# Work task
Your copy should match the records exactly, except that it contains no pictures.

Spatial reasoning data
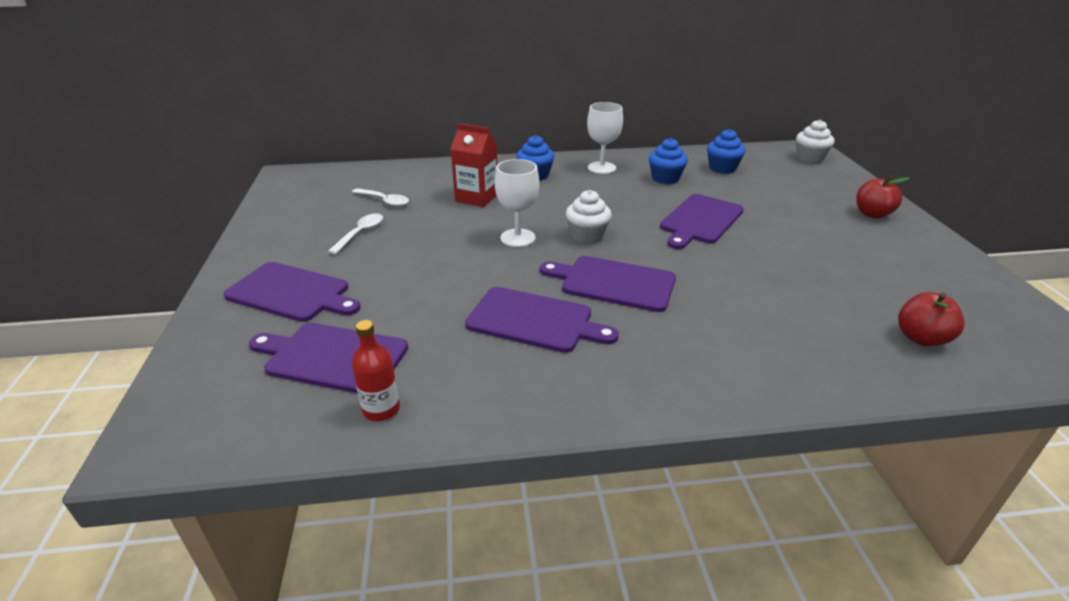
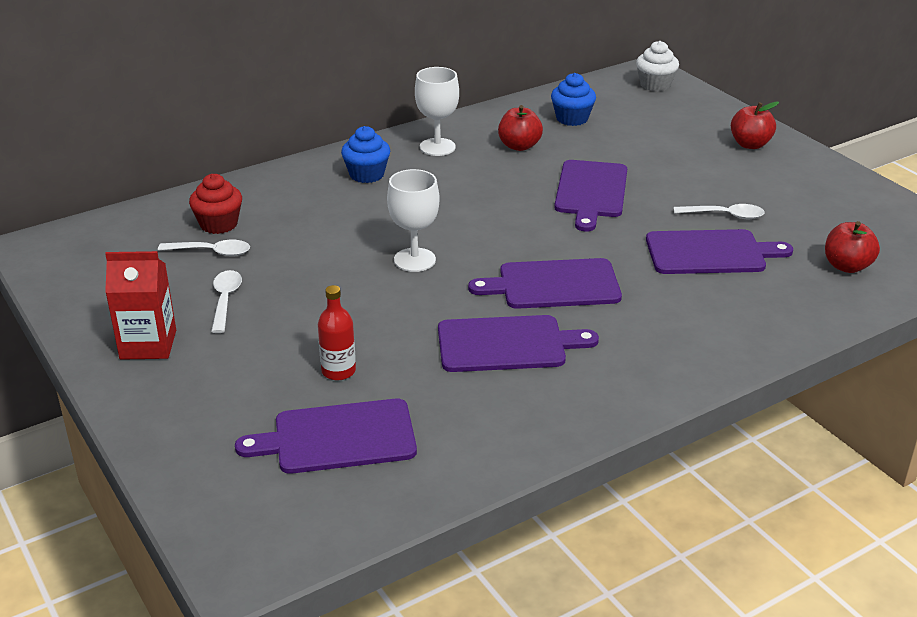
camera: 25 degrees left, 0 degrees up
purple cutting board [224,262,361,322] -> purple cutting board moved to [646,229,793,274]
red bottle [352,320,400,421] -> red bottle moved to [318,285,356,380]
red carton [451,123,497,207] -> red carton moved to [105,251,176,360]
white cupcake [566,190,612,244] -> none
blue cupcake [649,138,688,184] -> red apple [498,105,543,151]
none -> red cupcake [189,174,242,234]
none -> white spoon [674,204,765,219]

# Output of the task
camera: 25 degrees left, 0 degrees up
purple cutting board [224,262,361,322] -> purple cutting board moved to [646,229,793,274]
red bottle [352,320,400,421] -> red bottle moved to [318,285,356,380]
red carton [451,123,497,207] -> red carton moved to [105,251,176,360]
white cupcake [566,190,612,244] -> none
blue cupcake [649,138,688,184] -> red apple [498,105,543,151]
none -> red cupcake [189,174,242,234]
none -> white spoon [674,204,765,219]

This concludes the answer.